--- START ---

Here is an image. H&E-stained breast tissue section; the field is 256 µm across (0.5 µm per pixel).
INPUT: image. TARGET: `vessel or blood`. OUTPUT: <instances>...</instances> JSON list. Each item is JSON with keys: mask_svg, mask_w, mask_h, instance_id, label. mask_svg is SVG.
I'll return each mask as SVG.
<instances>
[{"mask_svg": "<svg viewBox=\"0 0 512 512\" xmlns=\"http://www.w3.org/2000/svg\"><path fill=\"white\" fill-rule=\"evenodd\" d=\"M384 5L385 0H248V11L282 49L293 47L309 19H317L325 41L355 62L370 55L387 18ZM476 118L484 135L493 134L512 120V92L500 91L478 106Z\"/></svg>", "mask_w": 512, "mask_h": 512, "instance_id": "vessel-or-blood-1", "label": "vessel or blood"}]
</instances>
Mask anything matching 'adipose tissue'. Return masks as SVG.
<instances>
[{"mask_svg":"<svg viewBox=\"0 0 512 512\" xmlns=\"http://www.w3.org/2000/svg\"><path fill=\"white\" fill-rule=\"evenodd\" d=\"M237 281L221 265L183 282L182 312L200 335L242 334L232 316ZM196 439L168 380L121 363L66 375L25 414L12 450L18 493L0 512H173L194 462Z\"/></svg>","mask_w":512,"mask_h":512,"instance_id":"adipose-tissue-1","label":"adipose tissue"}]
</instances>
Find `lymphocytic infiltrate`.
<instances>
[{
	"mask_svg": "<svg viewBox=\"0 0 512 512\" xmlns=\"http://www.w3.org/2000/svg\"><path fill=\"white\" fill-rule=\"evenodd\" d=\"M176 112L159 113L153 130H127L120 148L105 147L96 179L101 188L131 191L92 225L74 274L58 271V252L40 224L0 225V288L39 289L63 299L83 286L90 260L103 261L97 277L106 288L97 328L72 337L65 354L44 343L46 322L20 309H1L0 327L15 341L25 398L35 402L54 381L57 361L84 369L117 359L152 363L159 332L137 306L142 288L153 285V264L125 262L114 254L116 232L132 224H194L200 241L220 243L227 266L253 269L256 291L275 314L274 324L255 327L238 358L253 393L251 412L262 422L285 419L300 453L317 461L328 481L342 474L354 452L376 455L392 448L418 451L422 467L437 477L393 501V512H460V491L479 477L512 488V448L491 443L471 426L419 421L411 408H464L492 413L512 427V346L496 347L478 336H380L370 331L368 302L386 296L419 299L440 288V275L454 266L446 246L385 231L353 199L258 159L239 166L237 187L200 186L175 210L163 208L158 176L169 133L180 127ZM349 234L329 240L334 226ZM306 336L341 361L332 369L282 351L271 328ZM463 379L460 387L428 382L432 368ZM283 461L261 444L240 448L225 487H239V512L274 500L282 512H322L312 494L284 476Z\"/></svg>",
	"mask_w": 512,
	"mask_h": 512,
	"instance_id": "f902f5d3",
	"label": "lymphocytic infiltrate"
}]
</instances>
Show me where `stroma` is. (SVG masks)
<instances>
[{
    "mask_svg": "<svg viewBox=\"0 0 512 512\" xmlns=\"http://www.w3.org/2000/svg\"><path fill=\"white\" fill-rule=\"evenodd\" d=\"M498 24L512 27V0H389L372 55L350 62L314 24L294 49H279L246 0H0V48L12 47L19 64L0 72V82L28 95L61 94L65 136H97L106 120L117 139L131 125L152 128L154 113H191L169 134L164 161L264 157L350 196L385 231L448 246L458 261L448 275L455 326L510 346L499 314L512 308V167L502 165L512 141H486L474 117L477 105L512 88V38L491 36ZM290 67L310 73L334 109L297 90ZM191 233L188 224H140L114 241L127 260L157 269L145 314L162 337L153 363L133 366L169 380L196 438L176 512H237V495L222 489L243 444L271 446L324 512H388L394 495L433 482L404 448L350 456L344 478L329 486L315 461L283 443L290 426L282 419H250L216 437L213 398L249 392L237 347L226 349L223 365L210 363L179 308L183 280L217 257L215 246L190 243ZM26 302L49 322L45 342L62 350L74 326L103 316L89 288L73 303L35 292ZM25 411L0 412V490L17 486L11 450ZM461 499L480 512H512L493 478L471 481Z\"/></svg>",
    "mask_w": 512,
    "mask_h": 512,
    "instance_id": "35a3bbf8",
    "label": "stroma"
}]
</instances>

--- END ---

#### Set problem:
Output the records verbatim, from the first line to the last.

#### Exercise result:
Here is an image. H&E-stained breast tissue section; the field is 256 µm across (0.5 µm per pixel).
INPUT: image. TARGET: `vessel or blood`. OUTPUT: <instances>...</instances> JSON list. Each item is JSON with keys: mask_svg, mask_w, mask_h, instance_id, label. mask_svg is SVG.
I'll return each mask as SVG.
<instances>
[{"mask_svg": "<svg viewBox=\"0 0 512 512\" xmlns=\"http://www.w3.org/2000/svg\"><path fill=\"white\" fill-rule=\"evenodd\" d=\"M384 5L385 0H248V11L282 49L293 47L309 19H317L325 41L355 62L370 55L387 18ZM476 118L484 135L493 134L512 120V92L500 91L478 106Z\"/></svg>", "mask_w": 512, "mask_h": 512, "instance_id": "vessel-or-blood-1", "label": "vessel or blood"}]
</instances>
Mask anything matching 'adipose tissue'. Return masks as SVG.
<instances>
[{"mask_svg":"<svg viewBox=\"0 0 512 512\" xmlns=\"http://www.w3.org/2000/svg\"><path fill=\"white\" fill-rule=\"evenodd\" d=\"M237 281L221 265L183 282L182 312L200 335L242 334L232 316ZM196 439L168 380L121 363L66 375L25 414L12 450L18 493L0 512H173L194 462Z\"/></svg>","mask_w":512,"mask_h":512,"instance_id":"adipose-tissue-1","label":"adipose tissue"}]
</instances>
Find `lymphocytic infiltrate`.
<instances>
[{
	"mask_svg": "<svg viewBox=\"0 0 512 512\" xmlns=\"http://www.w3.org/2000/svg\"><path fill=\"white\" fill-rule=\"evenodd\" d=\"M176 112L159 113L153 130H127L120 148L105 147L96 179L101 188L131 191L92 225L74 274L58 271V252L40 224L0 225V288L39 289L63 299L83 286L90 260L103 261L97 277L106 288L97 328L72 337L65 354L44 343L46 322L20 309H1L0 327L15 341L25 398L35 402L54 381L57 361L84 369L117 359L152 363L159 332L137 306L142 288L153 285V264L125 262L114 254L116 232L132 224H194L200 241L220 243L227 266L253 269L256 291L275 314L274 324L255 327L238 358L253 393L251 412L262 422L285 419L300 453L317 461L328 481L342 474L354 452L376 455L392 448L418 451L422 467L437 477L393 501V512H460V491L479 477L512 488V448L491 443L471 426L419 421L411 408H464L492 413L512 427V346L496 347L478 336H380L370 331L368 302L386 296L419 299L440 288V275L454 266L446 246L385 231L353 199L258 159L239 166L237 187L200 186L175 210L163 208L158 176L169 133L180 127ZM349 234L329 240L334 226ZM306 336L341 361L332 369L282 351L271 328ZM463 379L460 387L428 382L432 368ZM283 461L261 444L240 448L225 487H239V512L274 500L282 512H322L312 494L284 476Z\"/></svg>",
	"mask_w": 512,
	"mask_h": 512,
	"instance_id": "f902f5d3",
	"label": "lymphocytic infiltrate"
}]
</instances>
Show me where `stroma` is. (SVG masks)
<instances>
[{
    "mask_svg": "<svg viewBox=\"0 0 512 512\" xmlns=\"http://www.w3.org/2000/svg\"><path fill=\"white\" fill-rule=\"evenodd\" d=\"M498 24L512 27V0H389L372 55L350 62L314 24L294 49H279L246 0H0V48L12 47L19 64L0 72V82L28 95L61 94L65 136H97L106 120L117 139L131 125L152 128L154 113H191L169 134L164 161L264 157L350 196L385 231L448 246L458 261L448 275L455 326L510 346L499 314L512 308V167L502 165L512 141H486L474 117L477 105L512 88V38L491 36ZM290 67L310 73L334 109L297 90ZM191 233L188 224H140L114 241L127 260L157 269L145 314L162 337L153 363L133 366L169 380L196 438L176 512H237V495L222 489L243 444L271 446L324 512H388L394 495L433 482L404 448L350 456L344 478L329 486L315 461L283 443L290 426L282 419H250L216 437L213 398L249 392L237 347L226 349L223 365L210 363L179 308L183 280L217 257L215 246L190 243ZM26 302L49 322L45 342L62 350L74 326L103 316L89 288L73 303L35 292ZM25 411L0 412V490L17 486L11 450ZM461 499L480 512H512L493 478L471 481Z\"/></svg>",
    "mask_w": 512,
    "mask_h": 512,
    "instance_id": "35a3bbf8",
    "label": "stroma"
}]
</instances>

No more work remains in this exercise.